**Brief**
Retype the whole listing verbatim and keep the pictures out of it.

**Provided records**
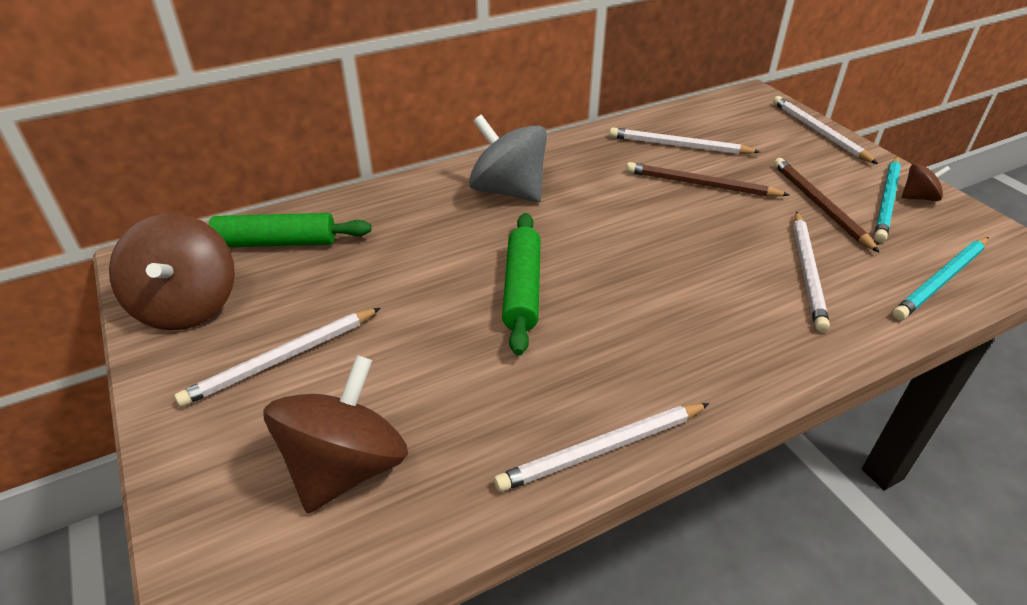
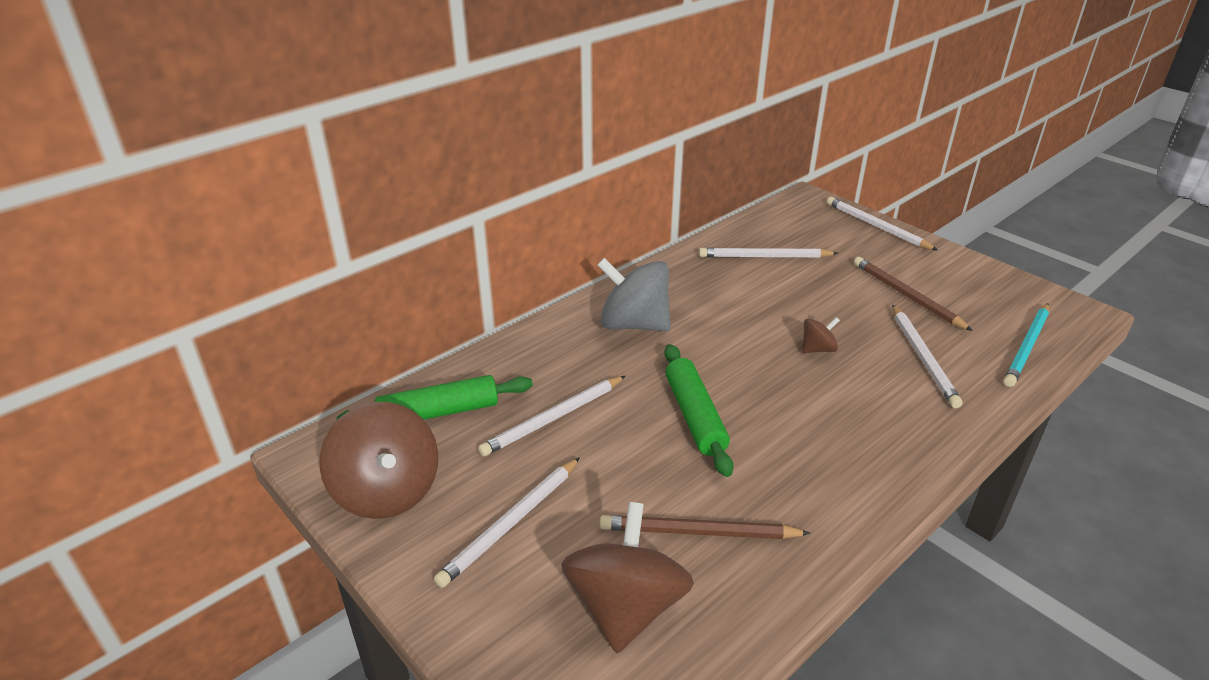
camera: 15 degrees left, 5 degrees down
(602, 449) = (832, 543): white pencil -> white pencil (553, 418)
(700, 185) = (801, 291): brown pencil -> brown pencil (698, 532)
(887, 201) = (958, 283): turquoise pencil -> none
(918, 197) = (980, 276): brown spinning top -> brown spinning top (817, 349)

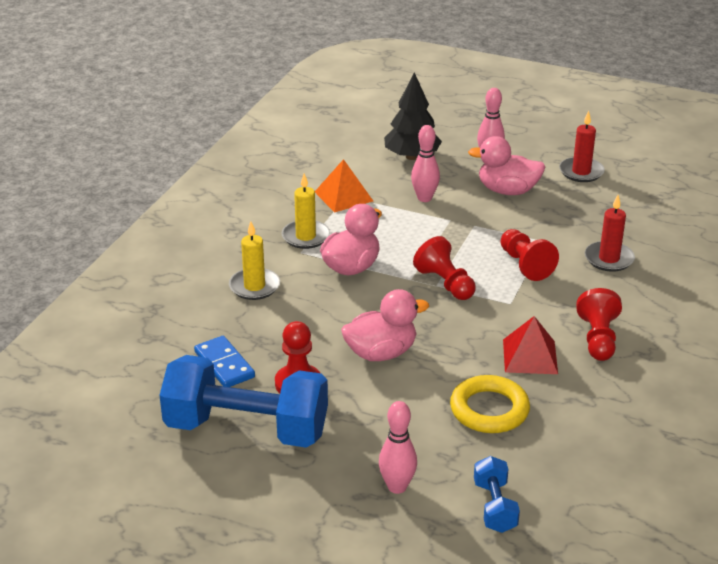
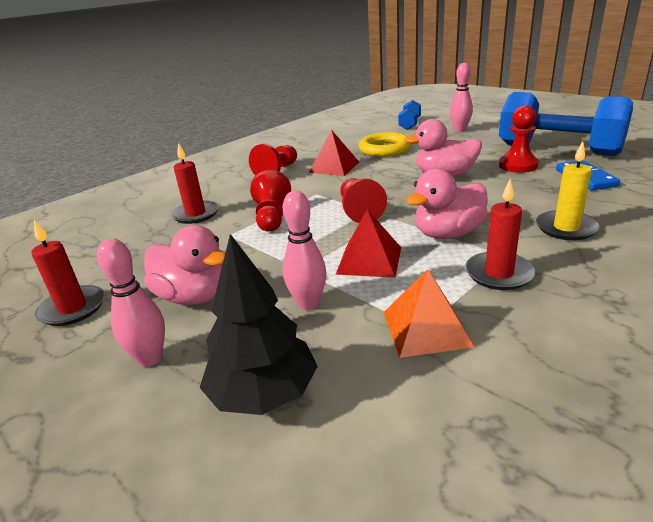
camera: 155 degrees left, 5 degrees down
(305, 237) = (499, 274): yellow candle -> red candle
(403, 234) = (369, 260): none -> red pyramid

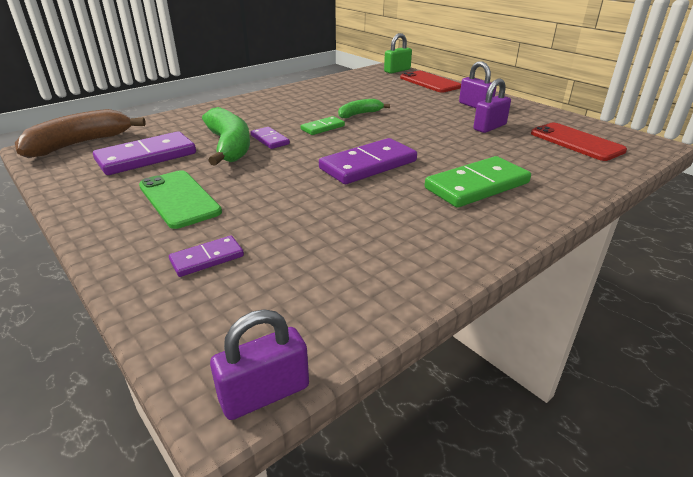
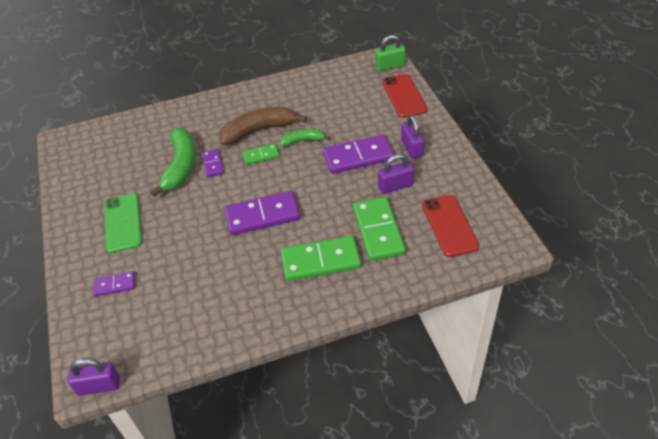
camera: 25 degrees right, 15 degrees up
(80, 144) = (86, 140): brown banana -> brown banana (259, 131)
(146, 157) = (122, 167): purple domino -> purple domino (358, 156)
(511, 155) = (378, 231): none -> green domino

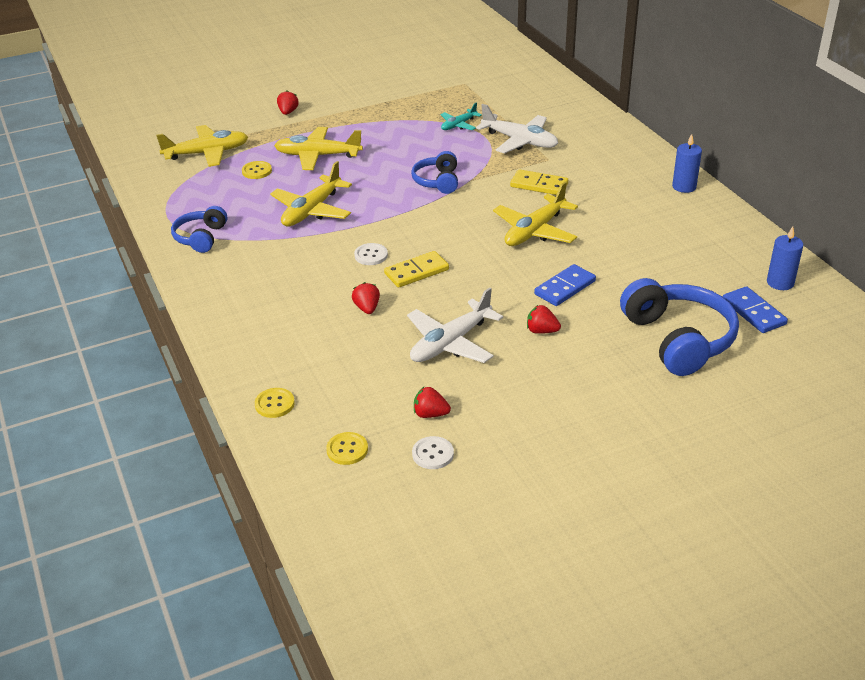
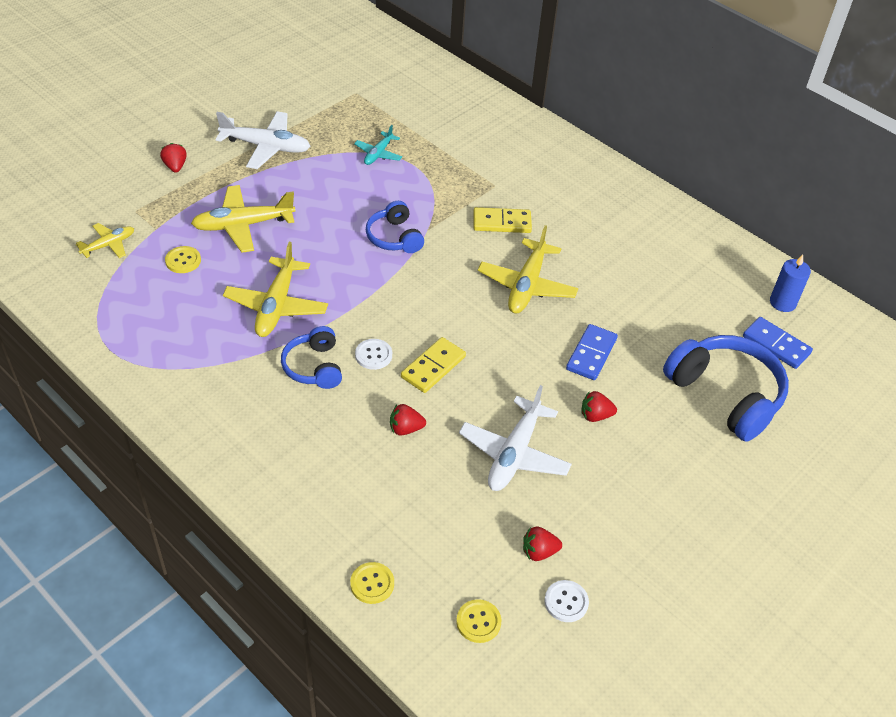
camera: 25 degrees left, 10 degrees up
(201, 237) = (167, 371): blue headphones -> blue headphones (314, 367)
(207, 153) = (109, 245): yellow plane -> yellow plane, size x0.57
(367, 308) = (405, 429): red strawberry -> red strawberry turned 60 degrees counterclockwise
(520, 141) = (454, 165): white plane -> white plane (266, 147)
(684, 187) = (643, 198): blue candle -> none

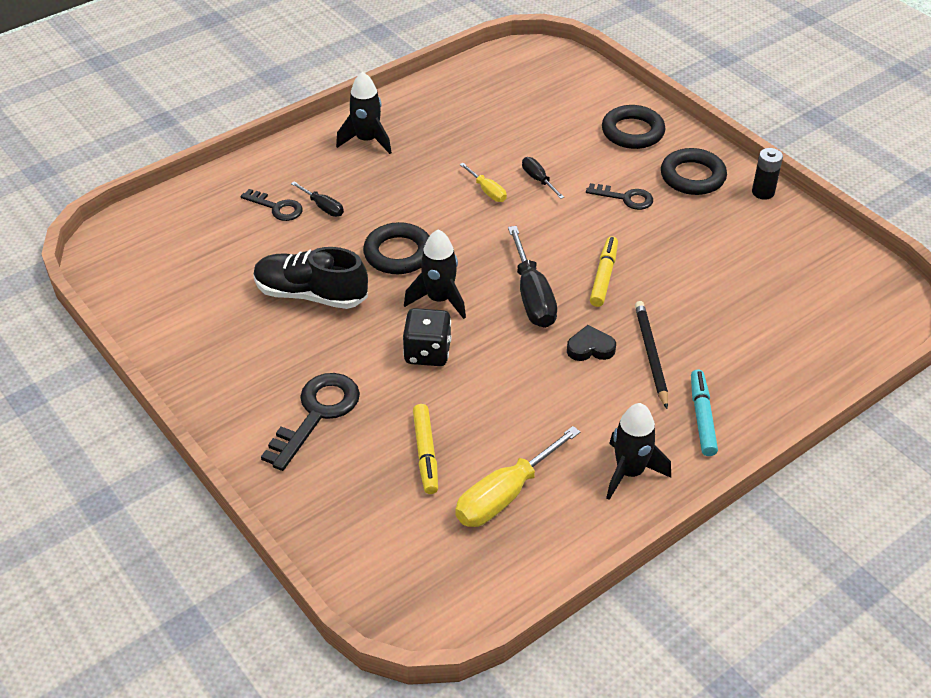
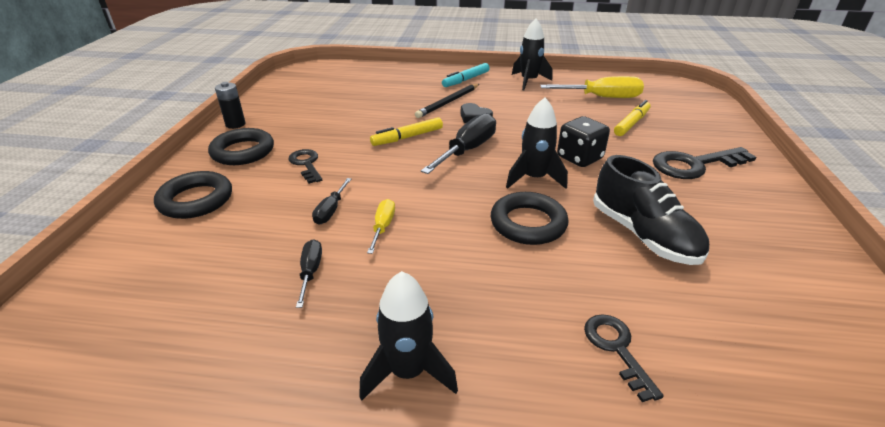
camera: 135 degrees left, 10 degrees down
(323, 207) = (557, 312): black screwdriver -> black screwdriver (310, 272)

**Response to the exercise**
camera: 15 degrees left, 5 degrees down
(602, 449) = (832, 543): white pencil -> white pencil (553, 418)
(700, 185) = (801, 291): brown pencil -> brown pencil (698, 532)
(887, 201) = (958, 283): turquoise pencil -> none
(918, 197) = (980, 276): brown spinning top -> brown spinning top (817, 349)

camera: 155 degrees left, 5 degrees down
(305, 237) = (499, 274): yellow candle -> red candle
(403, 234) = (369, 260): none -> red pyramid

camera: 25 degrees right, 15 degrees up
(80, 144) = (86, 140): brown banana -> brown banana (259, 131)
(146, 157) = (122, 167): purple domino -> purple domino (358, 156)
(511, 155) = (378, 231): none -> green domino

camera: 25 degrees left, 10 degrees up
(201, 237) = (167, 371): blue headphones -> blue headphones (314, 367)
(207, 153) = (109, 245): yellow plane -> yellow plane, size x0.57
(367, 308) = (405, 429): red strawberry -> red strawberry turned 60 degrees counterclockwise
(520, 141) = (454, 165): white plane -> white plane (266, 147)
(684, 187) = (643, 198): blue candle -> none

camera: 135 degrees left, 10 degrees down
(323, 207) = (557, 312): black screwdriver -> black screwdriver (310, 272)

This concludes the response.